Before and after images »
____________
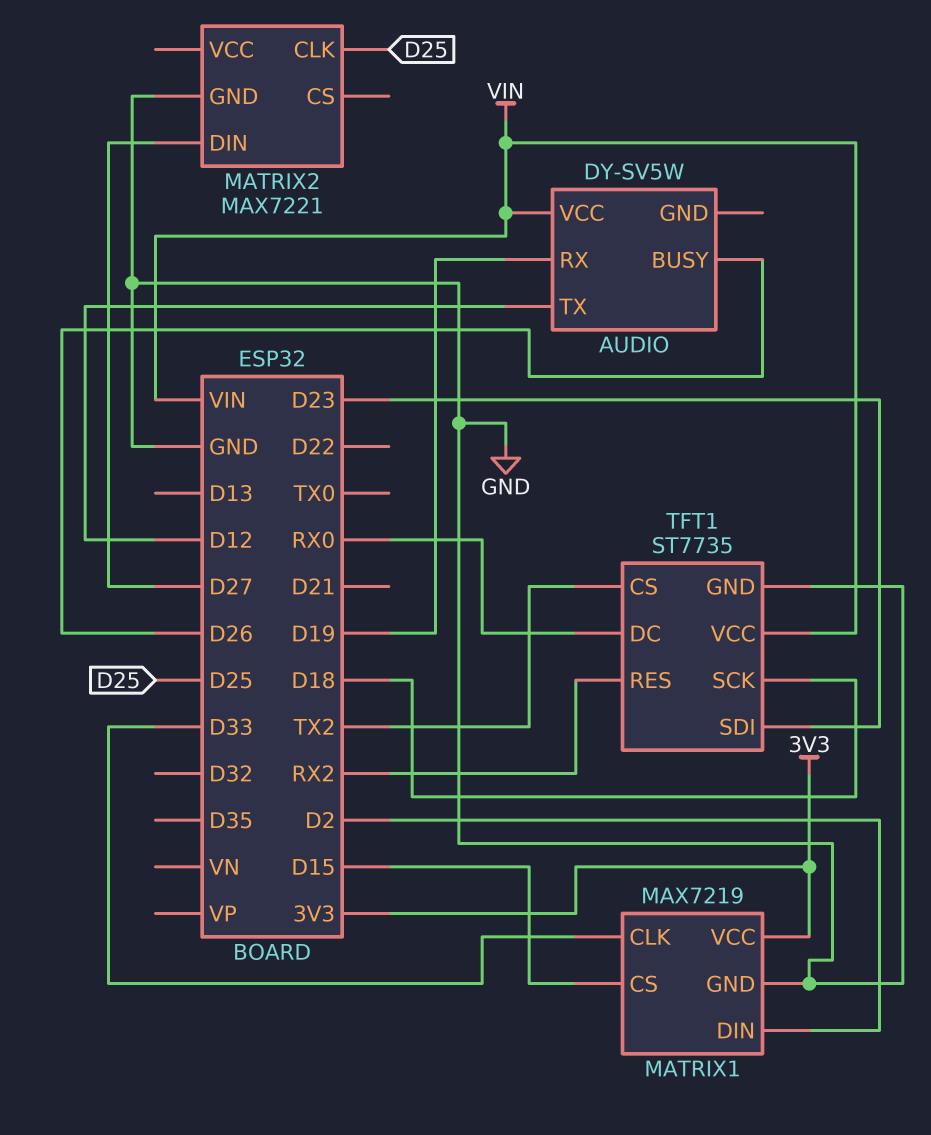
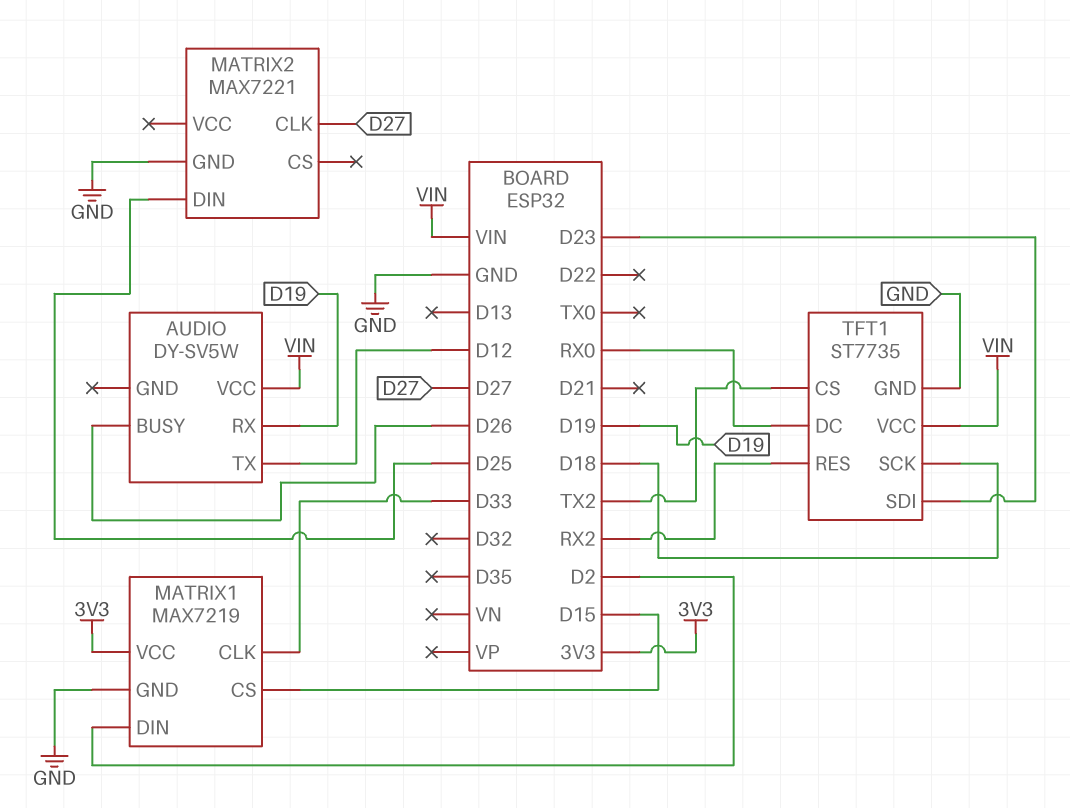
MATRIX2 pin CLK: D25 -> D27
MATRIX2 pin DIN: D27 -> D25

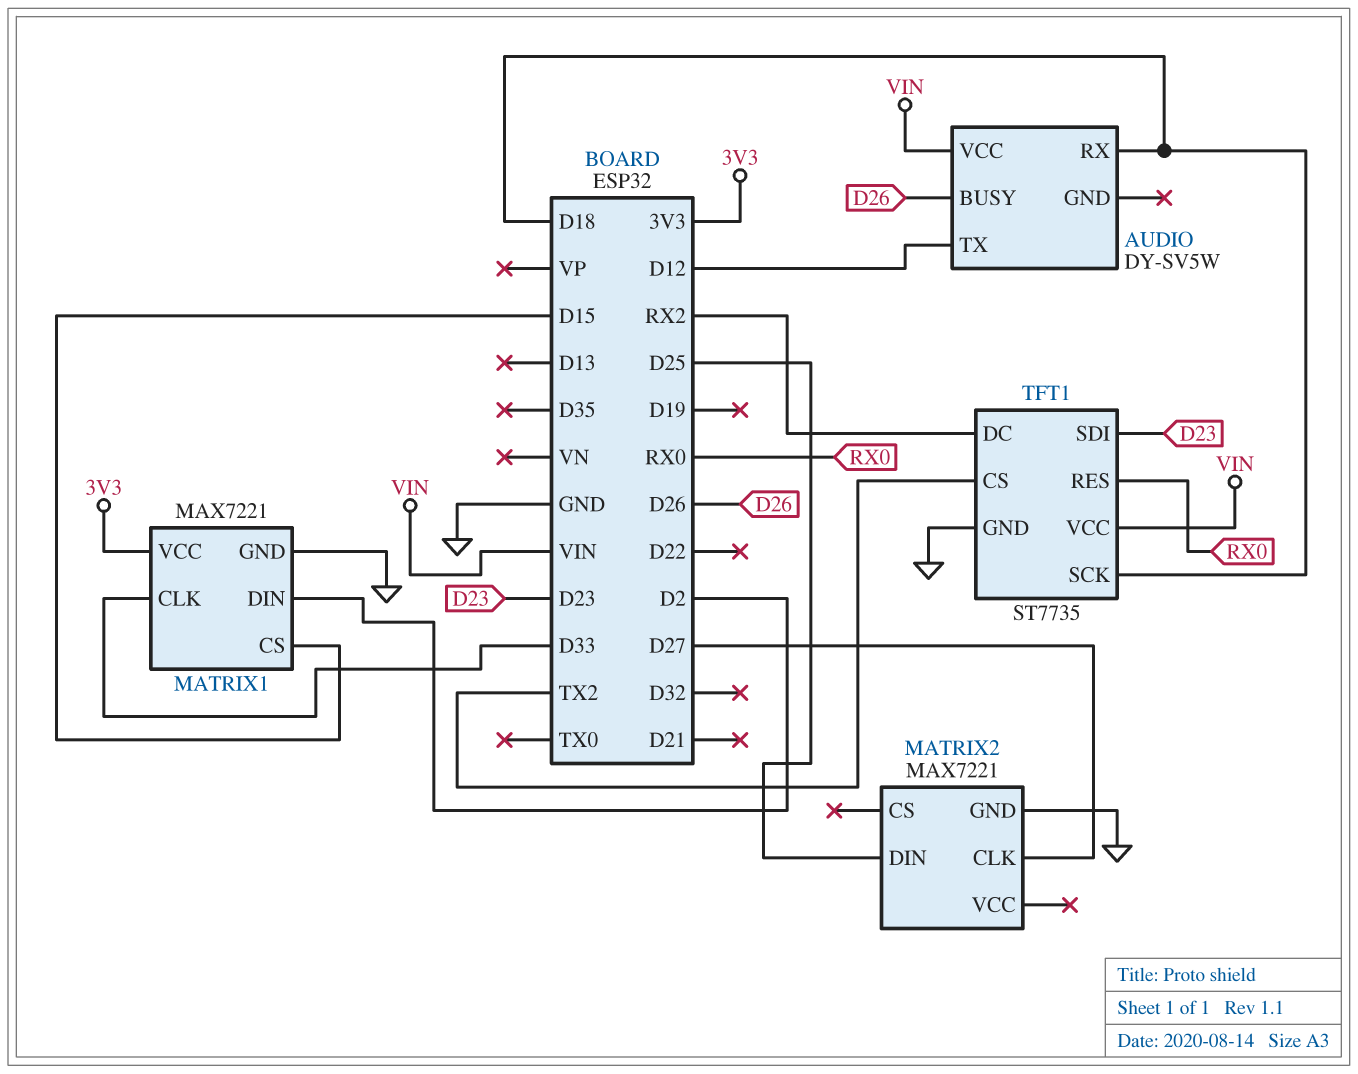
AUDIO pin RX: D19 -> D18
MATRIX1: MAX7219 -> MAX7221
TFT1 pin DC: RX0 -> RX2
TFT1 pin RES: RX2 -> RX0

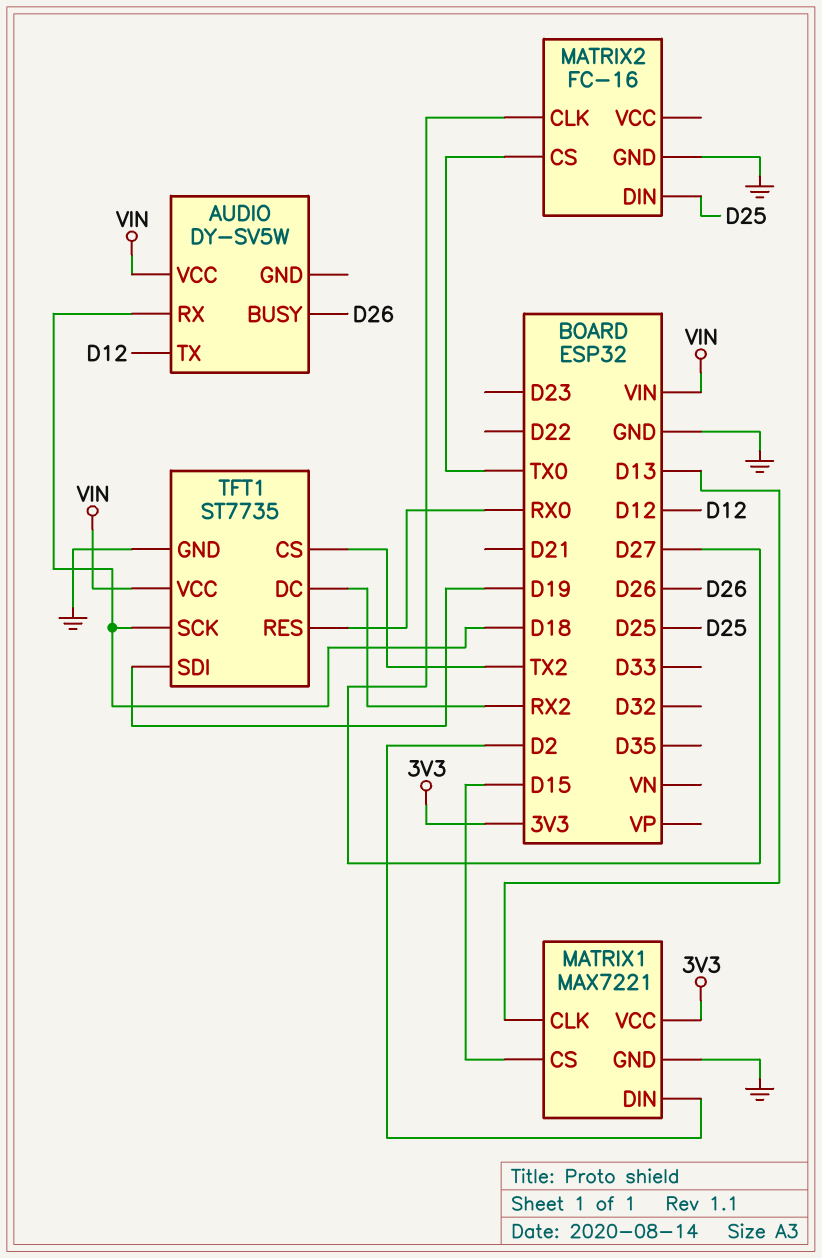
MATRIX1 pin CLK: D33 -> D13
MATRIX2: MAX7221 -> FC-16
MATRIX2 pin CS: none -> TX0
TFT1 pin SDI: D23 -> D19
____________
GOAL OF THE EXERCISE » Lines from the one holding "TFT1 pin DC: RX0 -> RX2" to the end of the data, both ends included, are to be given again exactly; no pictures belong in the copy.

COMPLETED TASK »
TFT1 pin DC: RX0 -> RX2
TFT1 pin RES: RX2 -> RX0

MATRIX1 pin CLK: D33 -> D13
MATRIX2: MAX7221 -> FC-16
MATRIX2 pin CS: none -> TX0
TFT1 pin SDI: D23 -> D19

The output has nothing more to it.